» **TASK DESCRIPTION**: Nothing outside the range is wanted. Repeat exactly the lines below from the one with "gray arrow: (255, 35) -> (208, 14), moved" through the one with "red triangle: (122, 66) -> (104, 79), moved".

» **INFORMATION SUPPLIED**:
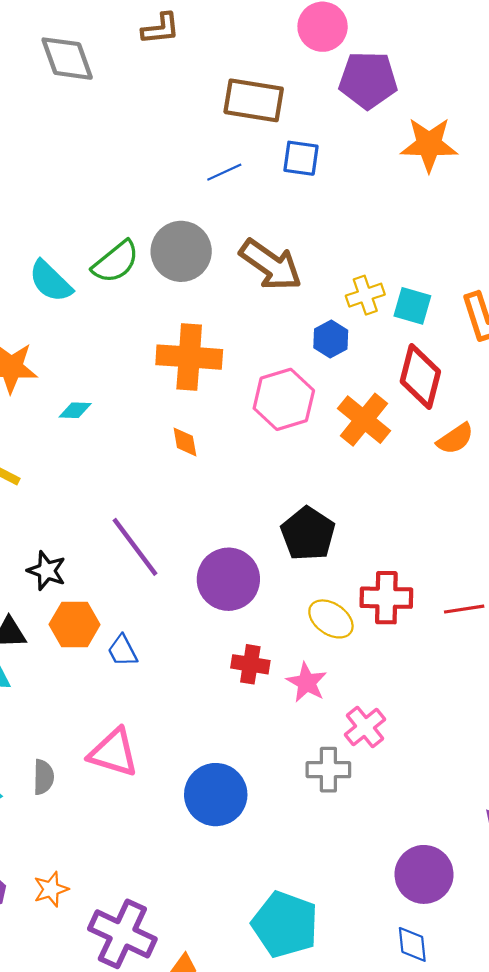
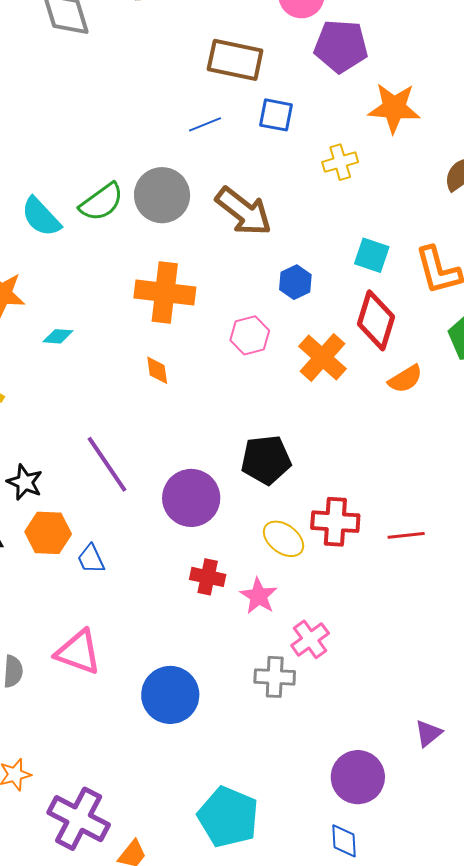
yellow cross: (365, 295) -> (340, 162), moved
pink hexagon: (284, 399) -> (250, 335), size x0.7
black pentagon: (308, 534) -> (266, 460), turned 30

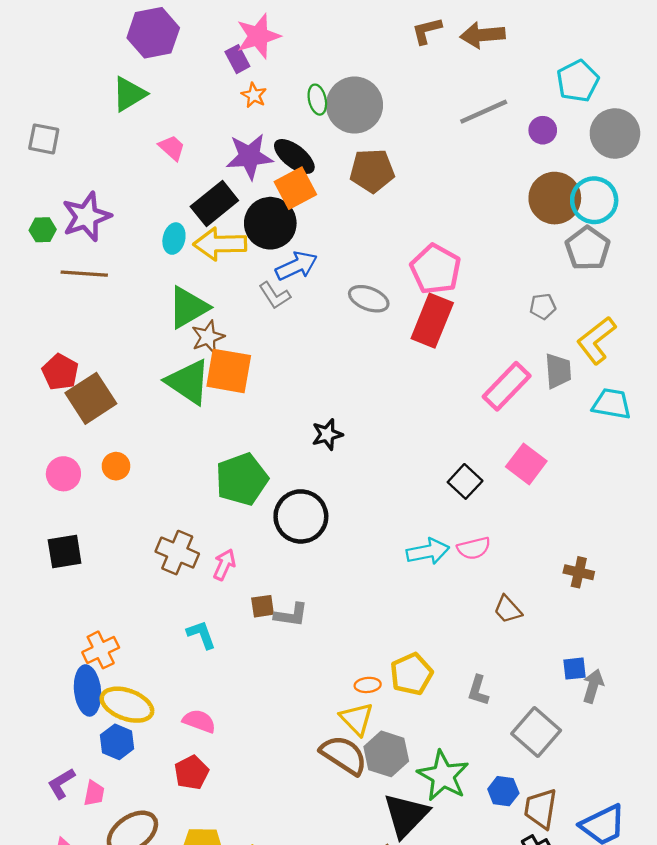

---

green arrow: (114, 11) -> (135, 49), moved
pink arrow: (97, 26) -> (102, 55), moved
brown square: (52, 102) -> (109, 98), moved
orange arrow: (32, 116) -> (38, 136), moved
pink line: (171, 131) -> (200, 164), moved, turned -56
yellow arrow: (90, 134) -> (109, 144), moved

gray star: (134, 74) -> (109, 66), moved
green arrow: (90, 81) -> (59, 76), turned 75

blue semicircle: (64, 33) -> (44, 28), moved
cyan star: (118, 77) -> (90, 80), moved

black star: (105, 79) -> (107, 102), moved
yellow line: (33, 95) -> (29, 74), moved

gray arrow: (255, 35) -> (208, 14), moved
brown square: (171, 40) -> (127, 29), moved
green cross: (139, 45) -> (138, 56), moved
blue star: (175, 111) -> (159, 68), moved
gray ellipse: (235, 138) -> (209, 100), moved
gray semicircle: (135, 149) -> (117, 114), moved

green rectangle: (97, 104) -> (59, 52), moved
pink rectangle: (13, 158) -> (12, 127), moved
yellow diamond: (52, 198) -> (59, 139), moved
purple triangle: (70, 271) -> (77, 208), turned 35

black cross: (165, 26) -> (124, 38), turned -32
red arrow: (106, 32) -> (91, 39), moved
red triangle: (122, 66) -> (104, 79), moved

» **SOLUTION TO THE EXERCISE**:
gray arrow: (255, 35) -> (208, 14), moved
brown square: (171, 40) -> (127, 29), moved
green cross: (139, 45) -> (138, 56), moved
blue star: (175, 111) -> (159, 68), moved
gray ellipse: (235, 138) -> (209, 100), moved
gray semicircle: (135, 149) -> (117, 114), moved

green rectangle: (97, 104) -> (59, 52), moved
pink rectangle: (13, 158) -> (12, 127), moved
yellow diamond: (52, 198) -> (59, 139), moved
purple triangle: (70, 271) -> (77, 208), turned 35

black cross: (165, 26) -> (124, 38), turned -32
red arrow: (106, 32) -> (91, 39), moved
red triangle: (122, 66) -> (104, 79), moved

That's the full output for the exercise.